TRY IT: In the records below, find the line with "camera: 50 degrees left, 10 degrees up" and the line with "(867, 272) = (460, 214): red". Print both exactly, along with every line between them, and no other line.

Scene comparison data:
>>>>>
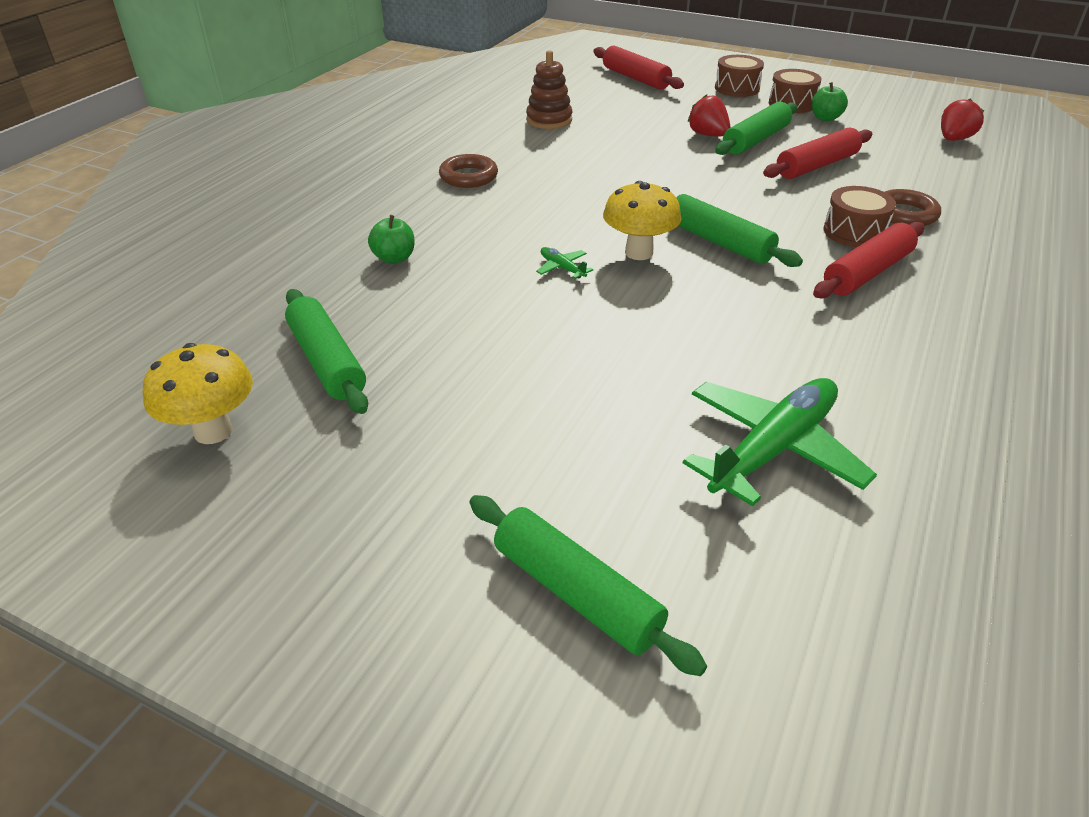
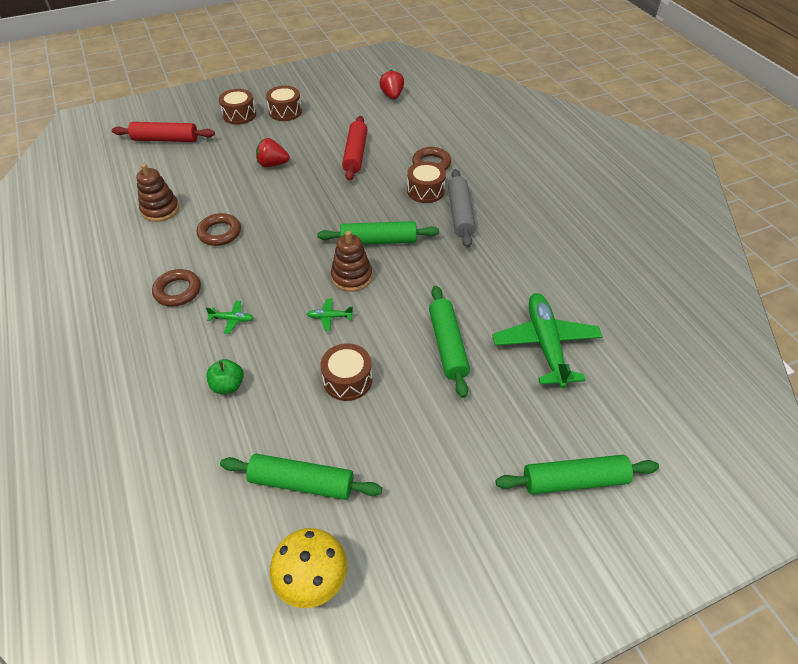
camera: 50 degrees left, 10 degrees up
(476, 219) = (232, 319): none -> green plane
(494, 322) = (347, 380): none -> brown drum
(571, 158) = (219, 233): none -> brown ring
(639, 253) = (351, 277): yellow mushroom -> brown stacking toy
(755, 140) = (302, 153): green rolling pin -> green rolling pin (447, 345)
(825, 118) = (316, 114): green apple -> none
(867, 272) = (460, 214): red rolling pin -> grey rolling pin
<<<<<
>>>>>
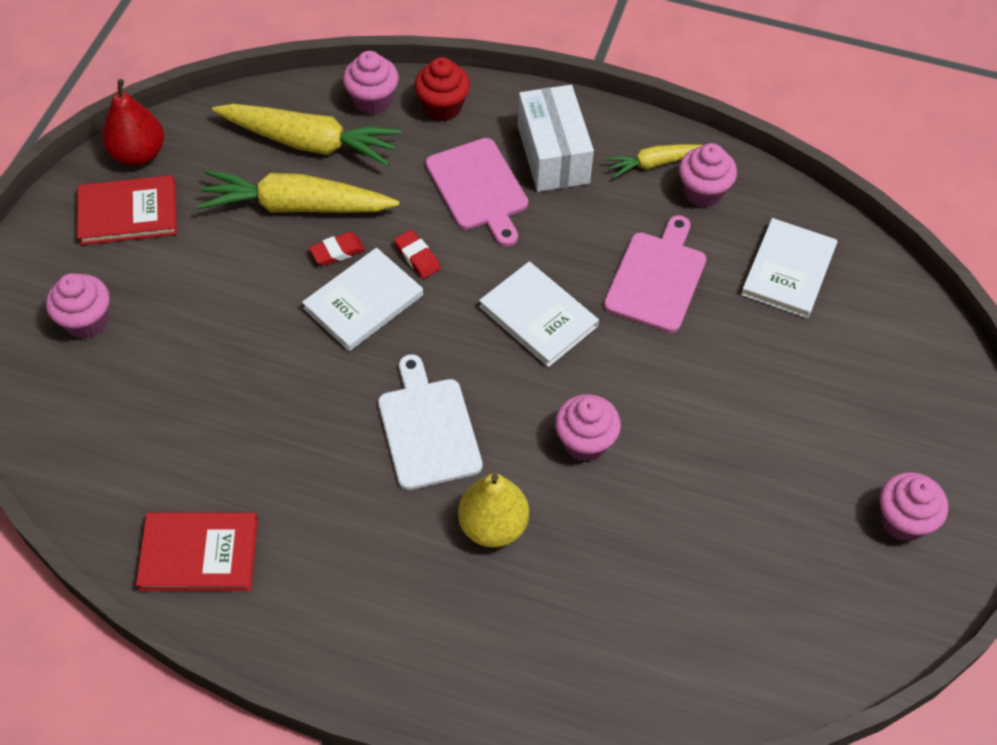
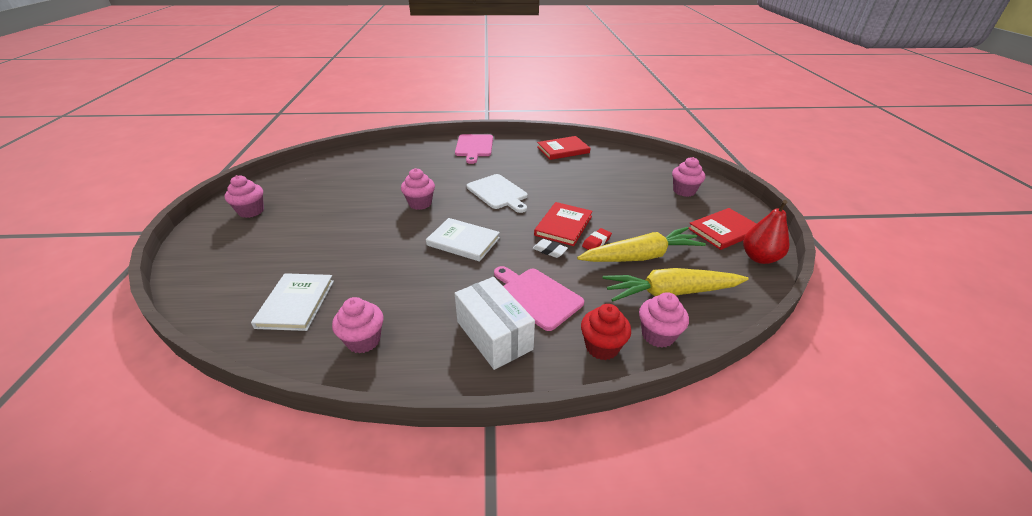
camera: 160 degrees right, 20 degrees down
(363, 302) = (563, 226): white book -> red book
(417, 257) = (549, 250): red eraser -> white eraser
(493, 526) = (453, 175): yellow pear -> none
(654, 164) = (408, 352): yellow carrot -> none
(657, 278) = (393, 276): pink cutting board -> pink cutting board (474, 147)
<<<<<
EXERCISE RESPONSE:
camera: 50 degrees left, 10 degrees up
(476, 219) = (232, 319): none -> green plane
(494, 322) = (347, 380): none -> brown drum
(571, 158) = (219, 233): none -> brown ring
(639, 253) = (351, 277): yellow mushroom -> brown stacking toy
(755, 140) = (302, 153): green rolling pin -> green rolling pin (447, 345)
(825, 118) = (316, 114): green apple -> none
(867, 272) = (460, 214): red rolling pin -> grey rolling pin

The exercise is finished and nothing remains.